▶ Instructions to follow
Write out the listing below without alteration, omitting its pictures.

▶ Recorded data
★ ★ ★ ★

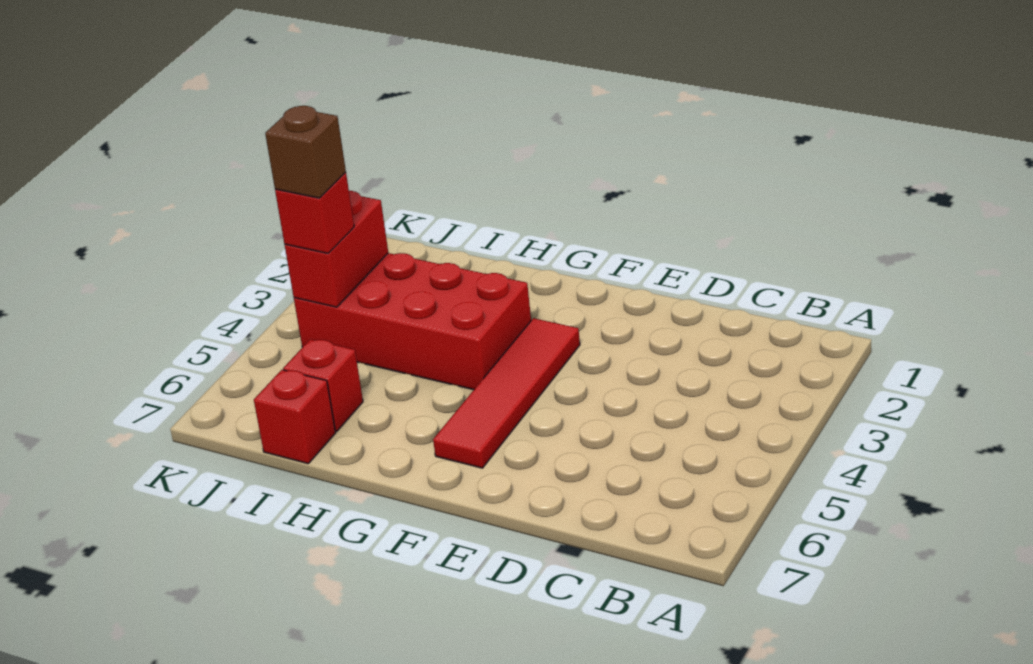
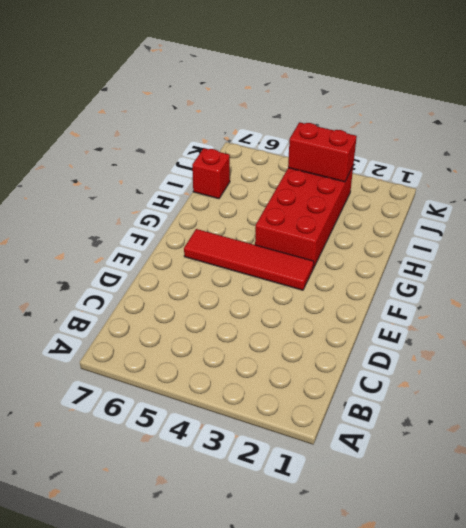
none -> red 1x1 brick [283,339,363,431]
none -> red 1x1 brick [275,172,354,253]

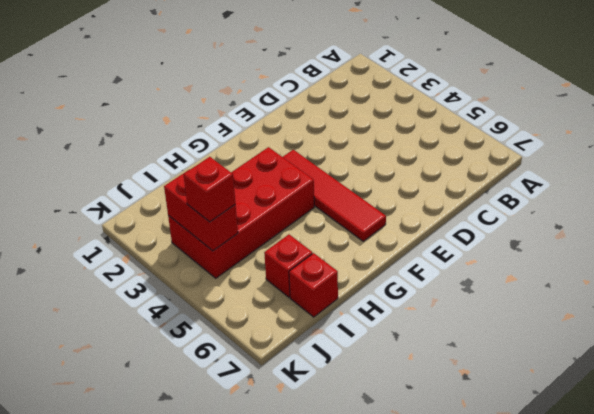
none -> brown 1x1 brick [265,106,346,198]

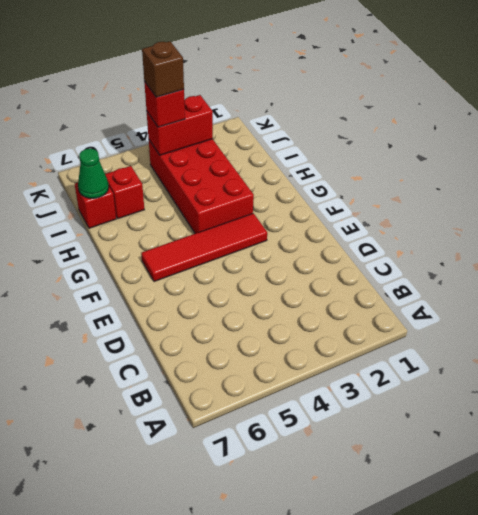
green 1x1 cone [78,149,109,198] -> none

★ ★ ★ ★

▶ Answer box
none -> red 1x1 brick [283,339,363,431]
none -> red 1x1 brick [275,172,354,253]

none -> brown 1x1 brick [265,106,346,198]

green 1x1 cone [78,149,109,198] -> none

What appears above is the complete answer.